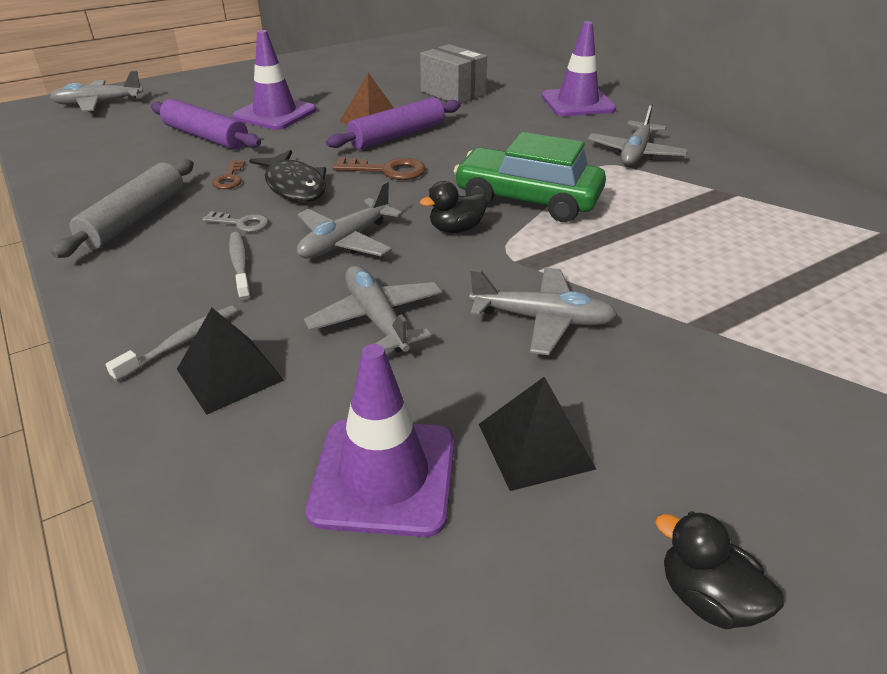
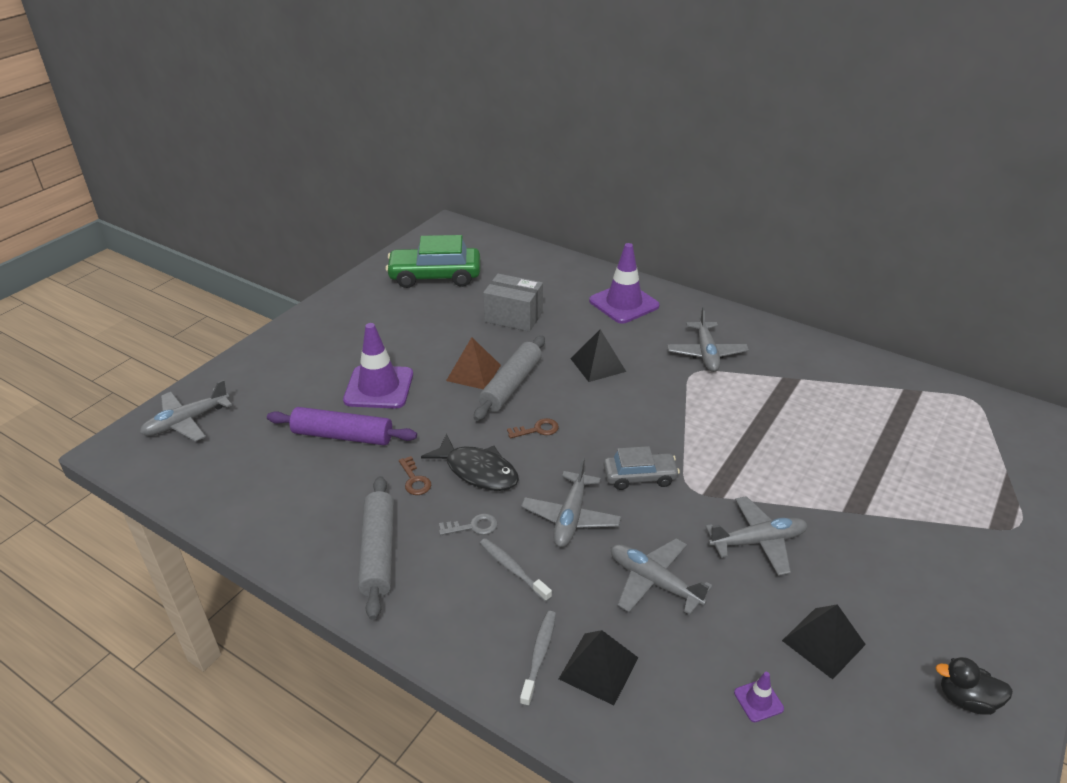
camera: 25 degrees left, 0 degrees up
(384, 476) = (758, 700): purple traffic cone -> purple traffic cone, size x0.43
(387, 170) = (537, 430): brown key -> brown key, size x0.64
(397, 136) = (511, 385): purple rolling pin -> grey rolling pin
(456, 229) = (639, 477): black duck -> grey car
(502, 139) = (598, 365): none -> black pyramid
(527, 200) = (666, 429): green car -> green car (435, 276)

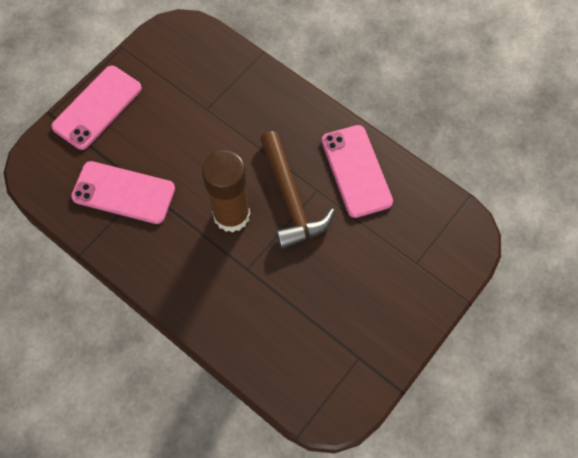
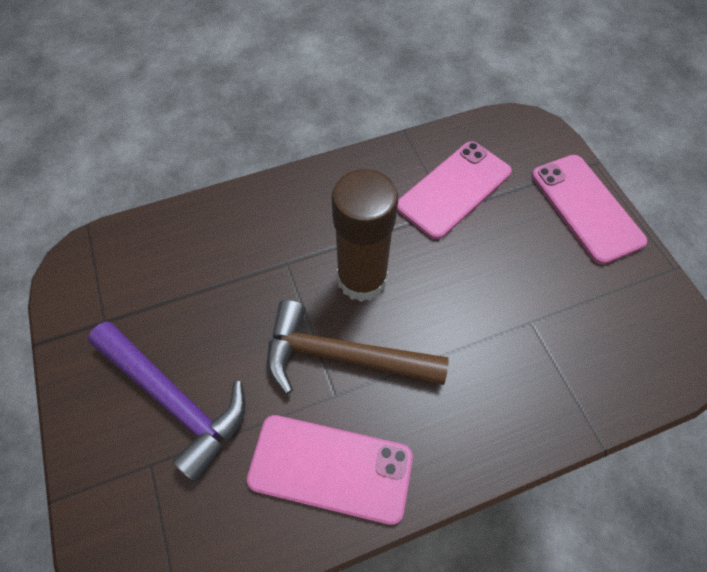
camera: 120 degrees right, 5 degrees down
(375, 275) = (175, 399): none -> purple hammer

+ + + + + + +

**Work order:** Reproduce the full material exactly, excluding the pictures.

**Expected answer:**
camera: 25 degrees left, 0 degrees up
(384, 476) = (758, 700): purple traffic cone -> purple traffic cone, size x0.43
(387, 170) = (537, 430): brown key -> brown key, size x0.64
(397, 136) = (511, 385): purple rolling pin -> grey rolling pin
(456, 229) = (639, 477): black duck -> grey car
(502, 139) = (598, 365): none -> black pyramid
(527, 200) = (666, 429): green car -> green car (435, 276)

camera: 120 degrees right, 5 degrees down
(375, 275) = (175, 399): none -> purple hammer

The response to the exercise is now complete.